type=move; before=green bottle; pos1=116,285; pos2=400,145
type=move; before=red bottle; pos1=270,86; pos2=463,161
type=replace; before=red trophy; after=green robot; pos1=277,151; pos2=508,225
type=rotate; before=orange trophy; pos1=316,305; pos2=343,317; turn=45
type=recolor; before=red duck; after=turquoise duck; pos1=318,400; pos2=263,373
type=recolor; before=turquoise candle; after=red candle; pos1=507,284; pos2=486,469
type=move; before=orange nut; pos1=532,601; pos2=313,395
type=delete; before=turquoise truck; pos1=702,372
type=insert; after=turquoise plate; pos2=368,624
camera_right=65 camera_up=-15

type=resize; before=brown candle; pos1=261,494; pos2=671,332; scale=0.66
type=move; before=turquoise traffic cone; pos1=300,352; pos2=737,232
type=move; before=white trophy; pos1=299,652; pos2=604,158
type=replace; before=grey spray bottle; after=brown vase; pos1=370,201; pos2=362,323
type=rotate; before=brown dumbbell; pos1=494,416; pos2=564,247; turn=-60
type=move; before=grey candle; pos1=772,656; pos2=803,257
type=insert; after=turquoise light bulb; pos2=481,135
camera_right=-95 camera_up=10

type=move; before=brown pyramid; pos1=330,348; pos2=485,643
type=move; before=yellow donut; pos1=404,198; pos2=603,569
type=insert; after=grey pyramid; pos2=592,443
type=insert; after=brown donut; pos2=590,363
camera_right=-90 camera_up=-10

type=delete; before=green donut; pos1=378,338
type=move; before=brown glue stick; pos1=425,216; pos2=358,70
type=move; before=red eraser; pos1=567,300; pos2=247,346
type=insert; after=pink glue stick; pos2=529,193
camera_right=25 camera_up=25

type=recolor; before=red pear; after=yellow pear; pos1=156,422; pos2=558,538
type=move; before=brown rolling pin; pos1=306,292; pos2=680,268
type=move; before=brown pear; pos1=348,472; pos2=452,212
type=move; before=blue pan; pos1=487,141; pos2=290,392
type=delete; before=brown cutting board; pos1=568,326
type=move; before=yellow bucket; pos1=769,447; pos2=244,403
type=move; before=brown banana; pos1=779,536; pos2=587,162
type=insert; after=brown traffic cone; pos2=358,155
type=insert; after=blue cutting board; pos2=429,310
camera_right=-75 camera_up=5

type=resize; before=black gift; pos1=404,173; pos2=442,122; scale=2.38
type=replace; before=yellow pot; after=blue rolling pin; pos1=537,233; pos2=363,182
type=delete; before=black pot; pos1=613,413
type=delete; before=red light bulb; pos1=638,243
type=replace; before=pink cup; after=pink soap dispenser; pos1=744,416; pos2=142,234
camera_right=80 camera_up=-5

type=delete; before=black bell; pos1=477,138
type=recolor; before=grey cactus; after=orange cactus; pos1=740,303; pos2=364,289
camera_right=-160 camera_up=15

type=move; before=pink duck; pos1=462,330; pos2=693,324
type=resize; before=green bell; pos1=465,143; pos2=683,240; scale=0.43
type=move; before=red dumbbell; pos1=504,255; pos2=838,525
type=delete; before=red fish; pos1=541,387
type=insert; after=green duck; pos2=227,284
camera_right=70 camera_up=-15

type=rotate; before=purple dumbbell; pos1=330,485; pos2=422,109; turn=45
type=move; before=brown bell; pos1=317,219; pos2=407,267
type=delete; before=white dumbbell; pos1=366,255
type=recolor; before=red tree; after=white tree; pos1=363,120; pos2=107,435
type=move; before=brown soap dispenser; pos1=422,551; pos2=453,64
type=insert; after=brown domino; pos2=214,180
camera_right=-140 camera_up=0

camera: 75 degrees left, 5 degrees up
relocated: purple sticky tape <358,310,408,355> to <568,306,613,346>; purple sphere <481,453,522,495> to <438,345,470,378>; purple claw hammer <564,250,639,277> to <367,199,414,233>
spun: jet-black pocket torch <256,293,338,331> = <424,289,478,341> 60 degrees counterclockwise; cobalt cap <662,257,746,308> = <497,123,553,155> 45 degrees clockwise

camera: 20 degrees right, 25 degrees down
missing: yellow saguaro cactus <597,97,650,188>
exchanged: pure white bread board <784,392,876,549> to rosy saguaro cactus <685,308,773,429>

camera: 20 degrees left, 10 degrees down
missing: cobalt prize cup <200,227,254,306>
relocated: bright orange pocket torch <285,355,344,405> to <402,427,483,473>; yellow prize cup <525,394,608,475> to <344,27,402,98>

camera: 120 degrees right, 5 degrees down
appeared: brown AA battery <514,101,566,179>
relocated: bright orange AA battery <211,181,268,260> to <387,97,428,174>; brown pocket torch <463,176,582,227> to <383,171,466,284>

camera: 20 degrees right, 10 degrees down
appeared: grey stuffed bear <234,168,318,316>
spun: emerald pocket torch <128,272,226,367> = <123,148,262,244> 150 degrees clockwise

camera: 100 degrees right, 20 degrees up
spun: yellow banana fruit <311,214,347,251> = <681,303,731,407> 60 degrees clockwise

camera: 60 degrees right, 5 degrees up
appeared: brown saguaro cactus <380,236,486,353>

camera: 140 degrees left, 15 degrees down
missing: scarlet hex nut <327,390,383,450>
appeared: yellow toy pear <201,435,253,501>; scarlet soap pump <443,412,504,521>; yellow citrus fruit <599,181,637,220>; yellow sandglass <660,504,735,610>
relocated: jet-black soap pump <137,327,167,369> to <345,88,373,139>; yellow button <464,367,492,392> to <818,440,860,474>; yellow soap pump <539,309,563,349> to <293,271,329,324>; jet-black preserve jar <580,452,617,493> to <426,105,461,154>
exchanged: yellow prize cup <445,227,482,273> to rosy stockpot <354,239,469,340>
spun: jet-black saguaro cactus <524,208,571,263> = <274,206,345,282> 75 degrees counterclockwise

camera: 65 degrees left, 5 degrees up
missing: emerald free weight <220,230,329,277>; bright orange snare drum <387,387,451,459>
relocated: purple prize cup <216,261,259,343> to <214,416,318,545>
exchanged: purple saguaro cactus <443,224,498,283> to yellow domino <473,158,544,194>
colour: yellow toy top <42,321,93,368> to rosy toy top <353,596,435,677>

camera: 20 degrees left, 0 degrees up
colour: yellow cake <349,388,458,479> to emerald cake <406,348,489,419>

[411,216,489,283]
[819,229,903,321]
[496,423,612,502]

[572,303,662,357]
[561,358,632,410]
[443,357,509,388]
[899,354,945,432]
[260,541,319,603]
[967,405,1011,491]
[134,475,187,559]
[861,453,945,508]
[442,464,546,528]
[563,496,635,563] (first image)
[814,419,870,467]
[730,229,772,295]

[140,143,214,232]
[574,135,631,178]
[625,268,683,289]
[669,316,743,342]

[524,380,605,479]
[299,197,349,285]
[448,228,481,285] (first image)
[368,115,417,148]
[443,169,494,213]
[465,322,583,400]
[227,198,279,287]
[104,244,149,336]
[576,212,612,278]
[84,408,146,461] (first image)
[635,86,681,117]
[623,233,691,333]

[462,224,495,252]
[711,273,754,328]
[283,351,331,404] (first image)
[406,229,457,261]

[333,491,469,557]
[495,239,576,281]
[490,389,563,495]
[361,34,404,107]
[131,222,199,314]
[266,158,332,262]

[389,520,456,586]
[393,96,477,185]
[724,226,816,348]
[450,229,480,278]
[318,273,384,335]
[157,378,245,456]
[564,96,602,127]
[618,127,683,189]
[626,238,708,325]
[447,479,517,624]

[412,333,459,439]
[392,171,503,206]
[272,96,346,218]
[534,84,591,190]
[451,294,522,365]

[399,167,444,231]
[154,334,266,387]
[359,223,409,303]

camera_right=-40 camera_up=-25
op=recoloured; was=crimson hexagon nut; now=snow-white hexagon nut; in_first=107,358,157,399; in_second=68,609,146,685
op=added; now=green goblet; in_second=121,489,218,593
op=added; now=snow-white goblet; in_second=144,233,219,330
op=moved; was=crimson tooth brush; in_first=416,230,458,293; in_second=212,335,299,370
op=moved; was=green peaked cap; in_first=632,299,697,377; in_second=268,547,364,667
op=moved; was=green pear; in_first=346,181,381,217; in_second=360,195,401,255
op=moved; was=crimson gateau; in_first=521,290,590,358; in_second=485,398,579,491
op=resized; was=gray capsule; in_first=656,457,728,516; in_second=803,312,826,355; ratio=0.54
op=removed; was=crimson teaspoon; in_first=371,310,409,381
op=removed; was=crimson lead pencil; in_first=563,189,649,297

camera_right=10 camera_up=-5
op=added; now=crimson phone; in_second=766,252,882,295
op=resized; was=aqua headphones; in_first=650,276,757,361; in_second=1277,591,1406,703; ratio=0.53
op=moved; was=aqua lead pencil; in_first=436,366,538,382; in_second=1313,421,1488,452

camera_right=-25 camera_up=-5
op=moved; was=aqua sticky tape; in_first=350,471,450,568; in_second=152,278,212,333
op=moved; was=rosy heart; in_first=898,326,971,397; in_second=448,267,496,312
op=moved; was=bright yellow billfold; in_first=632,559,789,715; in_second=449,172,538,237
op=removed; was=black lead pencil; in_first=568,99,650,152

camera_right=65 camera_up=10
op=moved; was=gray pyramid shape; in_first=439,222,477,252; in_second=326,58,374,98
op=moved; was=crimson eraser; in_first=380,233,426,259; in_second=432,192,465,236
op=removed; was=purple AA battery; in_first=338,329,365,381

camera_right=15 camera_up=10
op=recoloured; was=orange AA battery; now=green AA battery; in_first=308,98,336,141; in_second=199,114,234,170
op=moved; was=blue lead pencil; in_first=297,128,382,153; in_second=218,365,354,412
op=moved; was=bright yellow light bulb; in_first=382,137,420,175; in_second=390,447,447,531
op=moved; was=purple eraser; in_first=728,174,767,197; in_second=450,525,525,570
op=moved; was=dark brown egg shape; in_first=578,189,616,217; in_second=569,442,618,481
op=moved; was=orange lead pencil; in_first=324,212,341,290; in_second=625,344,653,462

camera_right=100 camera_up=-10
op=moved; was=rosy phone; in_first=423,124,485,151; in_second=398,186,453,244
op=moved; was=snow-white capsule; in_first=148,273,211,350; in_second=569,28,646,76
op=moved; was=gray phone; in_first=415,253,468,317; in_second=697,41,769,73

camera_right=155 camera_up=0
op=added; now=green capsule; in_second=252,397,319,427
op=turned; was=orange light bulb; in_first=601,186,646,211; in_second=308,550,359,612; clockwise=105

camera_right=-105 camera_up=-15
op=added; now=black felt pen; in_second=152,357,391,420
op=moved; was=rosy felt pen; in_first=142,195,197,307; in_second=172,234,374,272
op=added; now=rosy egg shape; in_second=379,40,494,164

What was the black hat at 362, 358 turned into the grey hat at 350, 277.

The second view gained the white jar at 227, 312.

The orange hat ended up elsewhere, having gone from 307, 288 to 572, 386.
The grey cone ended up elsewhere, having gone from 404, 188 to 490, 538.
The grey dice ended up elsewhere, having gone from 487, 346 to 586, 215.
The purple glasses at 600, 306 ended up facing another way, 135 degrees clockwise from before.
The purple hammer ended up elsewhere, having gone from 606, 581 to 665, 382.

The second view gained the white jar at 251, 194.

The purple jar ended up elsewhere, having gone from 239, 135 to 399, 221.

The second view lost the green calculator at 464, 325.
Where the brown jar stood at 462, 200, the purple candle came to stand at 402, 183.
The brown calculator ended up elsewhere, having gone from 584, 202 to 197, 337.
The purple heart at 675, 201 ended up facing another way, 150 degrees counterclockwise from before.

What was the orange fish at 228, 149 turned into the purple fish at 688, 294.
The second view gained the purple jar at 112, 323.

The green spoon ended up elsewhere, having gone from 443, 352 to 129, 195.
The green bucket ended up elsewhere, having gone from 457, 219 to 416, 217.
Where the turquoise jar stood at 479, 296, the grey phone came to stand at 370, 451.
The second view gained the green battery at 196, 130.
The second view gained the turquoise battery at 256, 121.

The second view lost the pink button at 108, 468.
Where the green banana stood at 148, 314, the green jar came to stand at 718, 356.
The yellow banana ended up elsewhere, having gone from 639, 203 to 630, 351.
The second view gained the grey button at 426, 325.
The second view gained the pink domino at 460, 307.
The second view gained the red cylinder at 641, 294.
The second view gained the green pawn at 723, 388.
+===+
Task to carry out:
The lines to extract from the data above begin with the line containing "type=move; before=red bottle;" and end with the line containing "type=insert; after=turquoise plate;". Extract them exactly, including both.

Response box:
type=move; before=red bottle; pos1=270,86; pos2=463,161
type=replace; before=red trophy; after=green robot; pos1=277,151; pos2=508,225
type=rotate; before=orange trophy; pos1=316,305; pos2=343,317; turn=45
type=recolor; before=red duck; after=turquoise duck; pos1=318,400; pos2=263,373
type=recolor; before=turquoise candle; after=red candle; pos1=507,284; pos2=486,469
type=move; before=orange nut; pos1=532,601; pos2=313,395
type=delete; before=turquoise truck; pos1=702,372
type=insert; after=turquoise plate; pos2=368,624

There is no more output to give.